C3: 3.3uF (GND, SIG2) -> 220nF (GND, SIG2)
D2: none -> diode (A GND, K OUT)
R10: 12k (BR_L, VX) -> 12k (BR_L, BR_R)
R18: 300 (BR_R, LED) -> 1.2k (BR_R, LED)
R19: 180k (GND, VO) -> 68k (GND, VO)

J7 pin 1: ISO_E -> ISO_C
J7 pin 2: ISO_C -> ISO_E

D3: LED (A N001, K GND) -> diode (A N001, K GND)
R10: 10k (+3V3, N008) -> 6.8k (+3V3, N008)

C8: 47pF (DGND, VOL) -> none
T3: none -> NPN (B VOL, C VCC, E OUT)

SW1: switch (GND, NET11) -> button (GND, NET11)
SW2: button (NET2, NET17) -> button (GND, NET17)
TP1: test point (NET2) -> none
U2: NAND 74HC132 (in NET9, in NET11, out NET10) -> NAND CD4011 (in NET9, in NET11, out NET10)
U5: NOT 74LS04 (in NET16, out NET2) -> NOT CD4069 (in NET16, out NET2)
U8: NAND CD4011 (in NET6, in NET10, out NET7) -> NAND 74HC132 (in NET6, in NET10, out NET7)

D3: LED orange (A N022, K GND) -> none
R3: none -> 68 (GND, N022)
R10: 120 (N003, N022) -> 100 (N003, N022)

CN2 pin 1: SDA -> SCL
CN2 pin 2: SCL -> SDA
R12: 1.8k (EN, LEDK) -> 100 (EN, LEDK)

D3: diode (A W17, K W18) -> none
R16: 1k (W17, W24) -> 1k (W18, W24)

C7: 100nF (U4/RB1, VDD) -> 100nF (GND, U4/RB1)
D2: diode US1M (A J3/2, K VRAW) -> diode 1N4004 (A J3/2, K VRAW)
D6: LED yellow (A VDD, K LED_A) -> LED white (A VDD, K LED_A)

--

Goal of the exercise: Everything from the line containing "CN2 pin 2: SCL -> SDA" to the last line of the entries above should be quoted exactly, and only that.

Written solution:
CN2 pin 2: SCL -> SDA
R12: 1.8k (EN, LEDK) -> 100 (EN, LEDK)

D3: diode (A W17, K W18) -> none
R16: 1k (W17, W24) -> 1k (W18, W24)

C7: 100nF (U4/RB1, VDD) -> 100nF (GND, U4/RB1)
D2: diode US1M (A J3/2, K VRAW) -> diode 1N4004 (A J3/2, K VRAW)
D6: LED yellow (A VDD, K LED_A) -> LED white (A VDD, K LED_A)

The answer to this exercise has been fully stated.